| Work to complete |
Go through the listing and state how many lines hold the string "cone". Nothing else is needed.

| Extracted material |
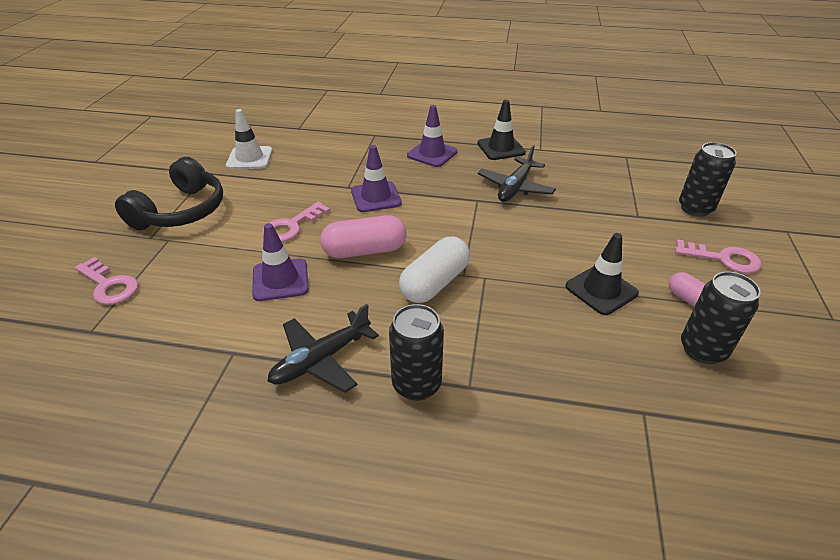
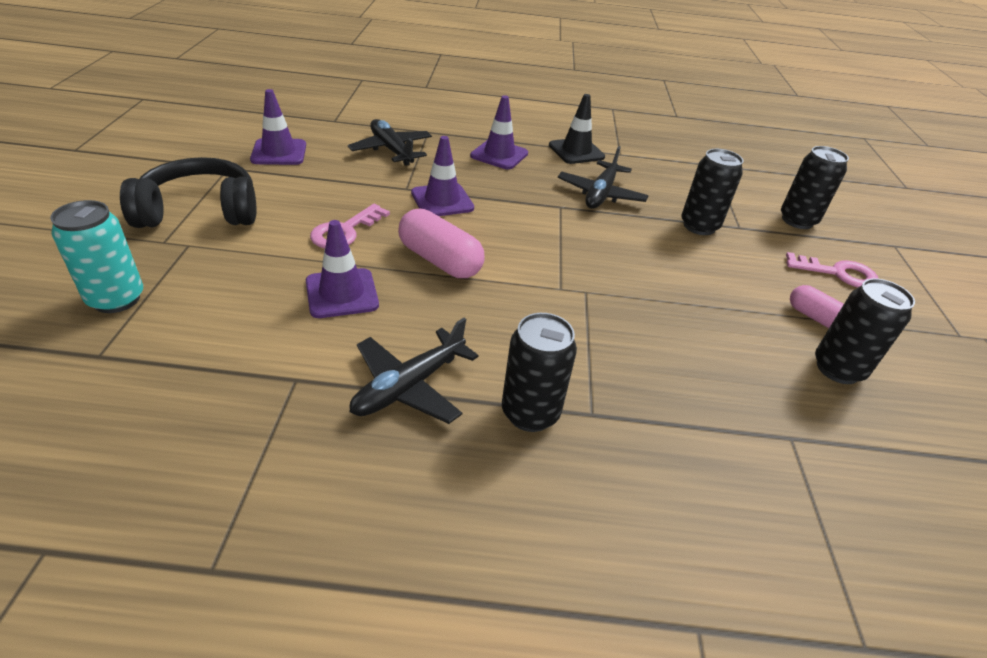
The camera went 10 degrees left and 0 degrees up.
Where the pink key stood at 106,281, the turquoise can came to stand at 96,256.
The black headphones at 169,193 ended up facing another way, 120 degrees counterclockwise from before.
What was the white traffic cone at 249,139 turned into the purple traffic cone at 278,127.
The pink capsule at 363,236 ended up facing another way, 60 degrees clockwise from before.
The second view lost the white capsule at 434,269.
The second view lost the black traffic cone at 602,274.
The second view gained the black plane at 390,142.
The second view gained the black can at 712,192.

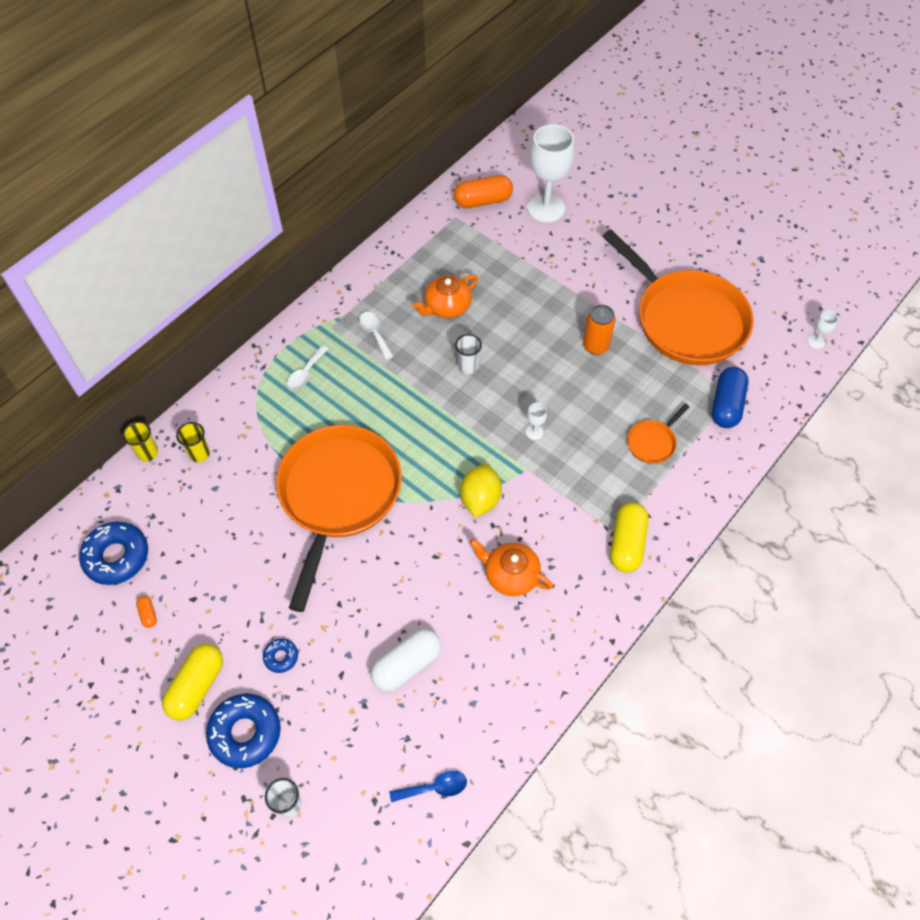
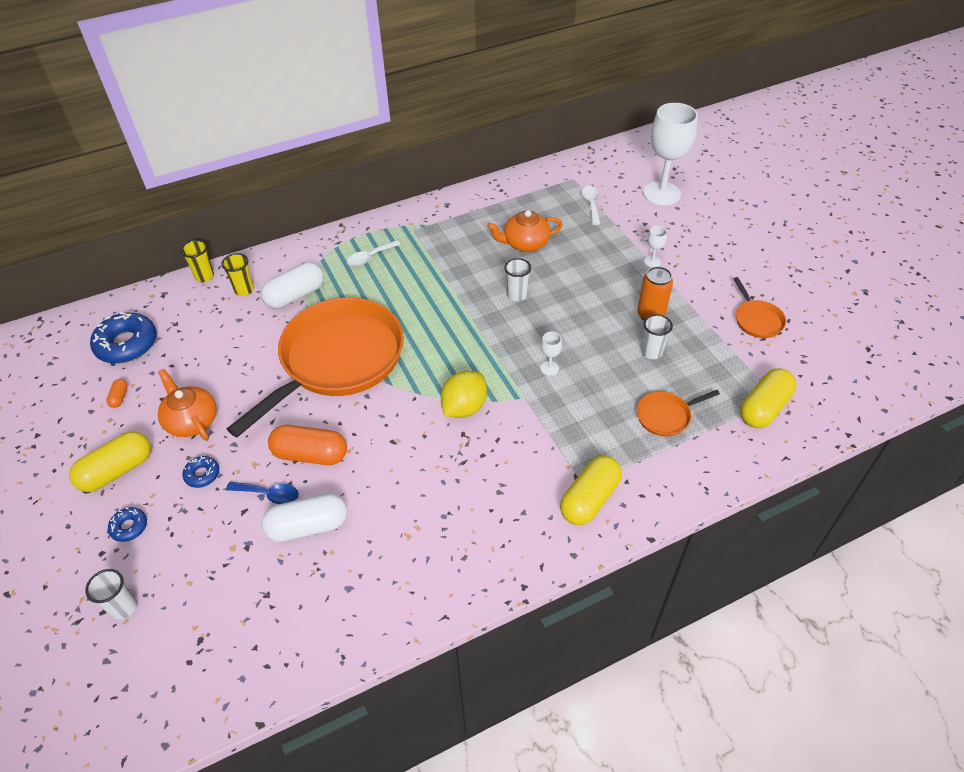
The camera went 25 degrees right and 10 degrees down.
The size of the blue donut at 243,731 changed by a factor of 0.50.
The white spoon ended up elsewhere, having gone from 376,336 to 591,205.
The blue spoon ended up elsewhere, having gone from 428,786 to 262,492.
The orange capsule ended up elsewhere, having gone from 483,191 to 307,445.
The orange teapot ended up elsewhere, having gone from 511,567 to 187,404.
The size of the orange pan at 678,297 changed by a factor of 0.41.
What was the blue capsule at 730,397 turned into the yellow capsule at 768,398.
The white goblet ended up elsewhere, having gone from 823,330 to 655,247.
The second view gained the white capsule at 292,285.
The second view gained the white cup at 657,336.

| Solution for this problem |
2